* BEGIN DATA PROVIDED *
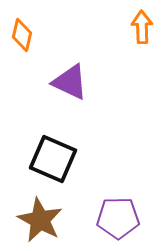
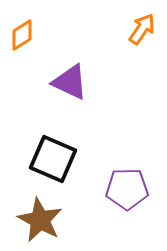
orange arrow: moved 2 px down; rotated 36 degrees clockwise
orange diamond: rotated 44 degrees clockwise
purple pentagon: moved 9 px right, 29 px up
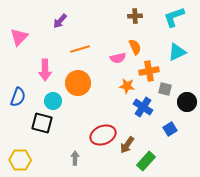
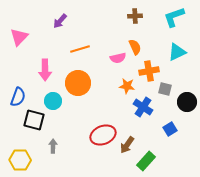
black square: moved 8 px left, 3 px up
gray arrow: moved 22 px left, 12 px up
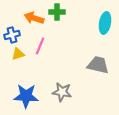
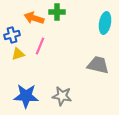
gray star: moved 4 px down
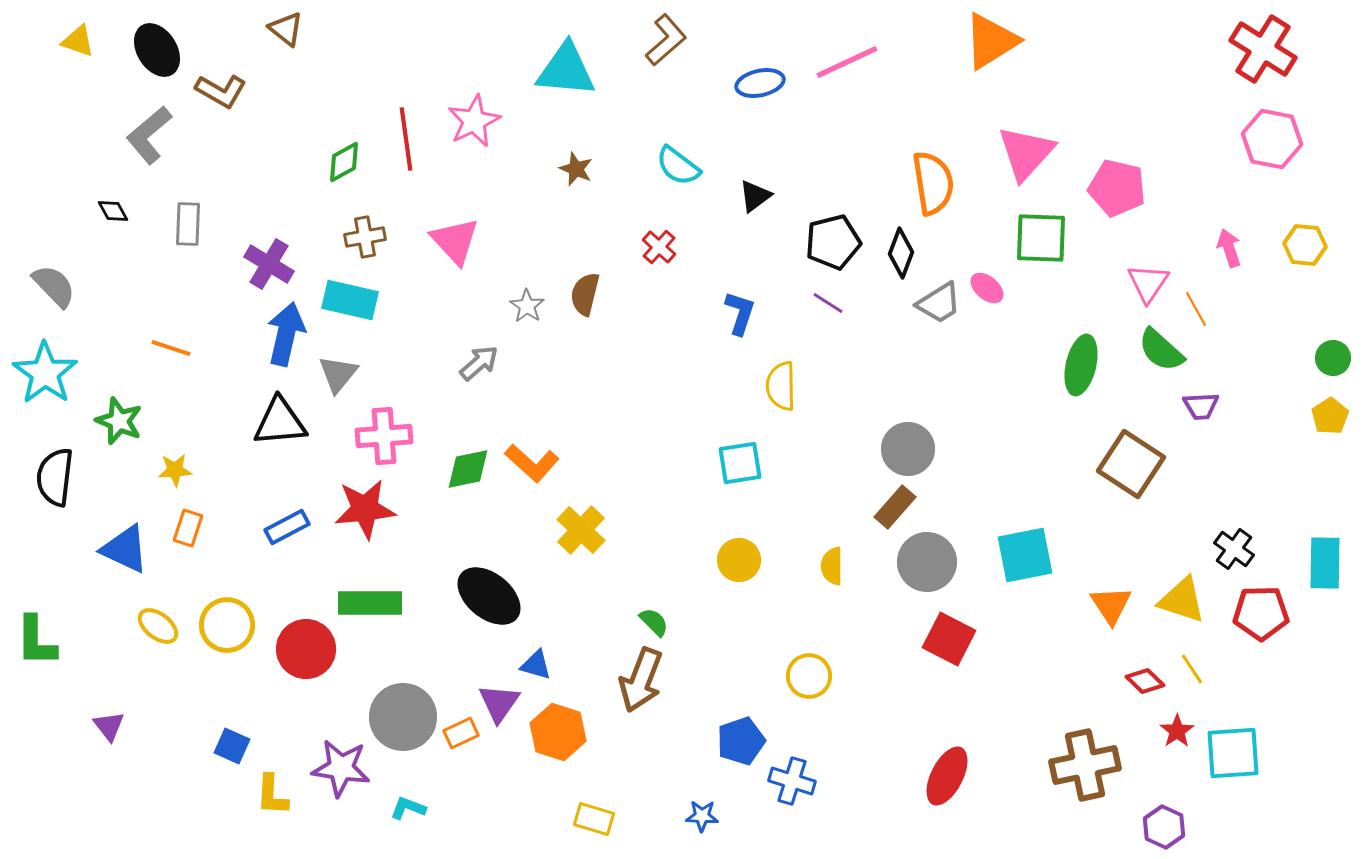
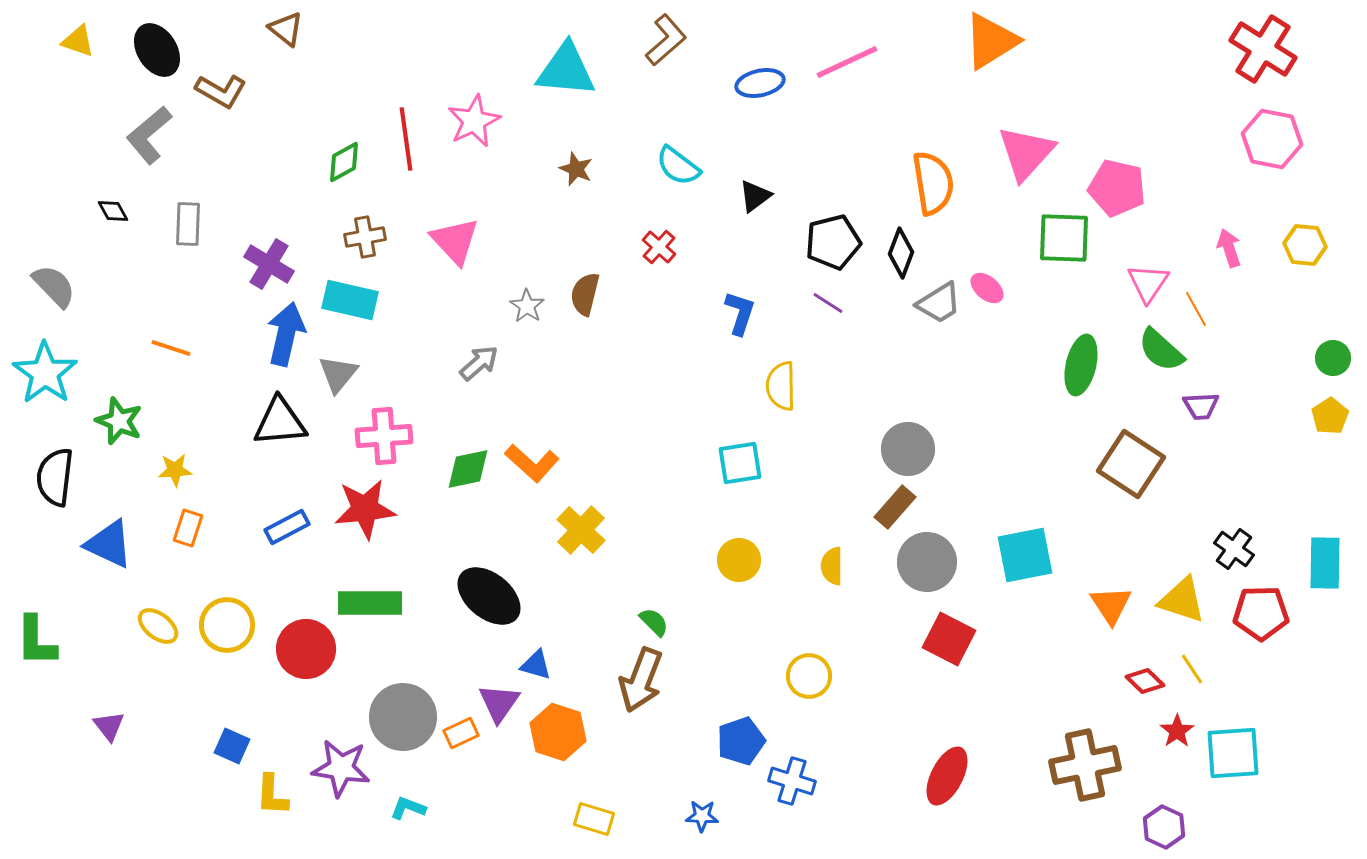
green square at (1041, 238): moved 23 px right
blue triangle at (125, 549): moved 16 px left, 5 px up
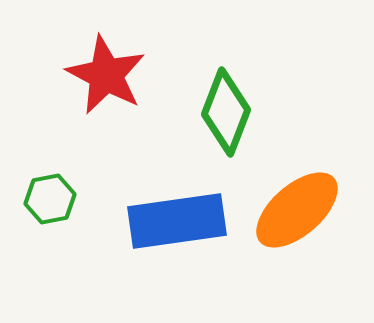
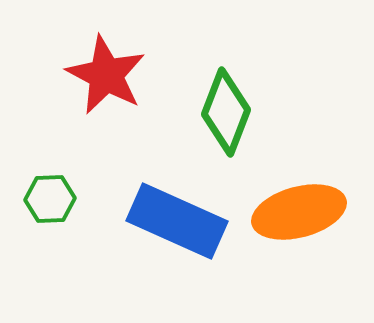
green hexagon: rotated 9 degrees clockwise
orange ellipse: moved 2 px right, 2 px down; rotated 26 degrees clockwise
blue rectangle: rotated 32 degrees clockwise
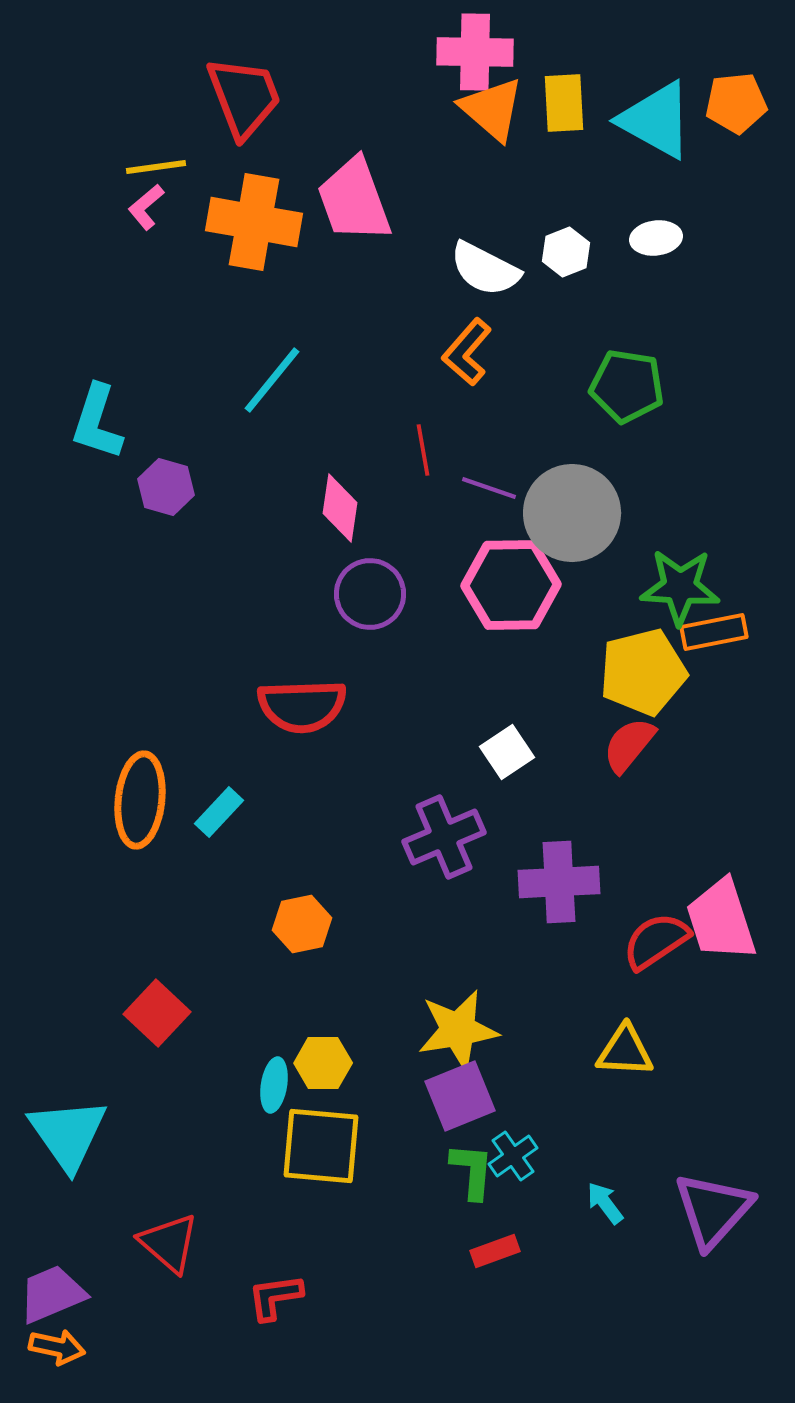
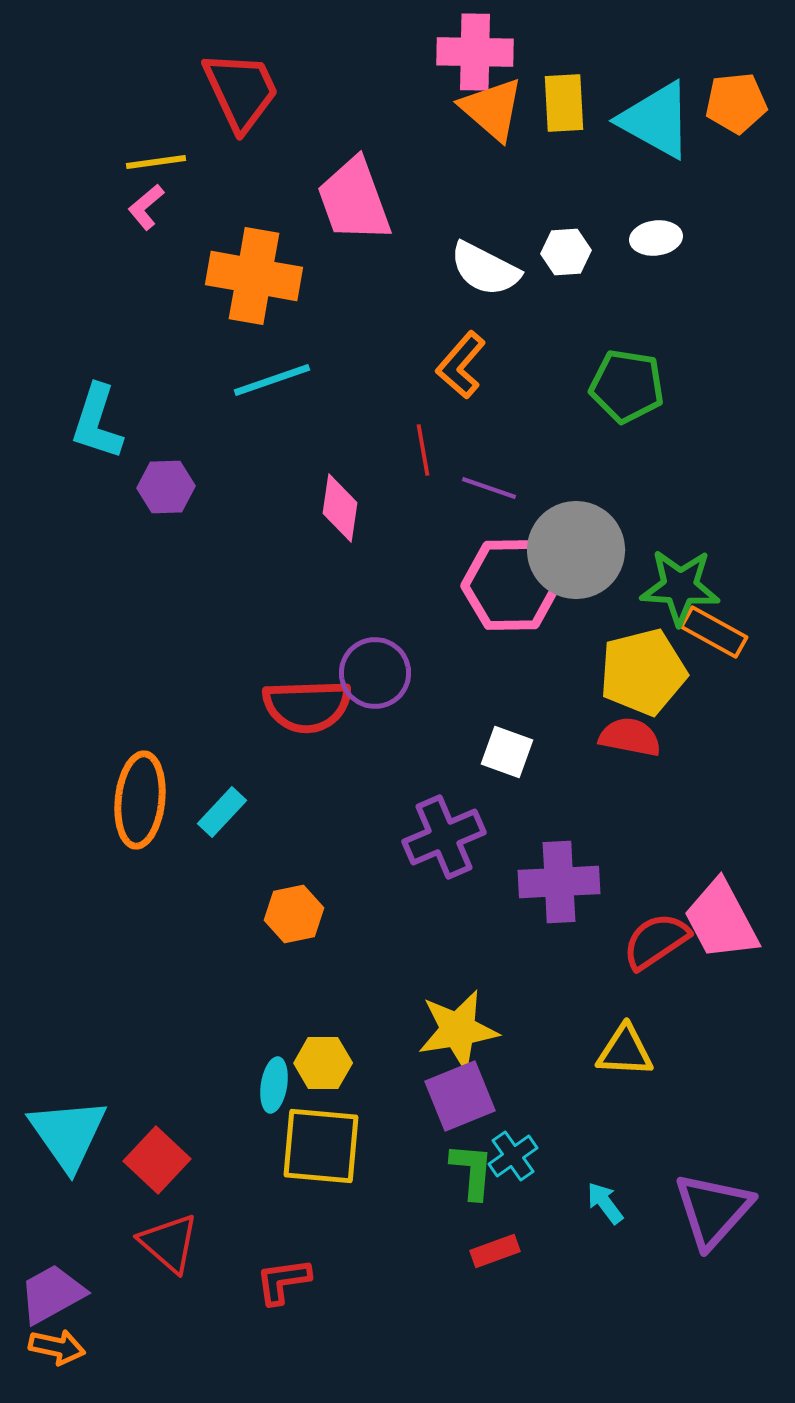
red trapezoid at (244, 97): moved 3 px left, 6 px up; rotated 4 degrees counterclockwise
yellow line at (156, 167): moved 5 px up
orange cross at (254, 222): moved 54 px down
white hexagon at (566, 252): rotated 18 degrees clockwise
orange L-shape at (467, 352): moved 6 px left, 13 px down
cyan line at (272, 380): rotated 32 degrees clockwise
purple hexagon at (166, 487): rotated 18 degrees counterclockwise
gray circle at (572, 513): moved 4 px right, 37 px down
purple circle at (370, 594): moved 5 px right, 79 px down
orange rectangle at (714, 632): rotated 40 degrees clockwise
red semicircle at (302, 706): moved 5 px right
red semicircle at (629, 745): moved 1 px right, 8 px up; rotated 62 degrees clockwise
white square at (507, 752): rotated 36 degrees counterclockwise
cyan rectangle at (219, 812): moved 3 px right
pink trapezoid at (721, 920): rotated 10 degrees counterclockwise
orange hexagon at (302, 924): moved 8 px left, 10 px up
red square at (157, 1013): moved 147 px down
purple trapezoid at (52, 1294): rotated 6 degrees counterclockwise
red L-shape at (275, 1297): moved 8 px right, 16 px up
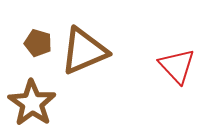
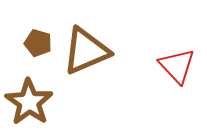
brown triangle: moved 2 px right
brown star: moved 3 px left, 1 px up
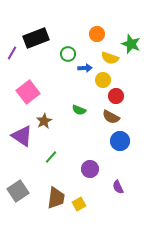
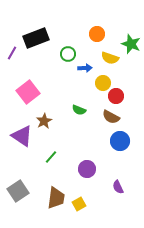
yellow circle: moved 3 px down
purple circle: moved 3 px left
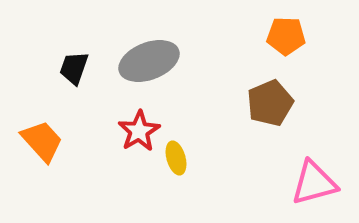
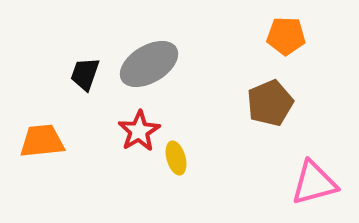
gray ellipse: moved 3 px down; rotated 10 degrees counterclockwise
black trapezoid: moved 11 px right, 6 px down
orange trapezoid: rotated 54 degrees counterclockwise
* END DATA PROVIDED *
TO BE DONE:
Extract every line of the data above word for word, leaving the pictures out of your answer.

RESPONSE:
orange arrow: moved 2 px down; rotated 36 degrees clockwise
orange diamond: rotated 44 degrees clockwise
purple pentagon: moved 9 px right, 29 px up
black square: moved 8 px left, 3 px up
gray arrow: moved 22 px left, 12 px up
gray star: moved 4 px down
green square at (1041, 238): moved 23 px right
blue triangle at (125, 549): moved 16 px left, 5 px up
green hexagon: rotated 9 degrees clockwise
orange ellipse: moved 2 px right, 2 px down; rotated 26 degrees clockwise
blue rectangle: rotated 32 degrees clockwise
red trapezoid at (244, 97): moved 3 px left, 6 px up; rotated 4 degrees counterclockwise
yellow line at (156, 167): moved 5 px up
orange cross at (254, 222): moved 54 px down
white hexagon at (566, 252): rotated 18 degrees clockwise
orange L-shape at (467, 352): moved 6 px left, 13 px down
cyan line at (272, 380): rotated 32 degrees clockwise
purple hexagon at (166, 487): rotated 18 degrees counterclockwise
gray circle at (572, 513): moved 4 px right, 37 px down
purple circle at (370, 594): moved 5 px right, 79 px down
orange rectangle at (714, 632): rotated 40 degrees clockwise
red semicircle at (302, 706): moved 5 px right
red semicircle at (629, 745): moved 1 px right, 8 px up; rotated 62 degrees clockwise
white square at (507, 752): rotated 36 degrees counterclockwise
cyan rectangle at (219, 812): moved 3 px right
pink trapezoid at (721, 920): rotated 10 degrees counterclockwise
orange hexagon at (302, 924): moved 8 px left, 10 px up
red square at (157, 1013): moved 147 px down
purple trapezoid at (52, 1294): rotated 6 degrees counterclockwise
red L-shape at (275, 1297): moved 8 px right, 16 px up
brown triangle: moved 2 px right
brown star: moved 3 px left, 1 px up
yellow circle: moved 3 px down
purple circle: moved 3 px left
gray ellipse: moved 3 px down; rotated 10 degrees counterclockwise
black trapezoid: moved 11 px right, 6 px down
orange trapezoid: rotated 54 degrees counterclockwise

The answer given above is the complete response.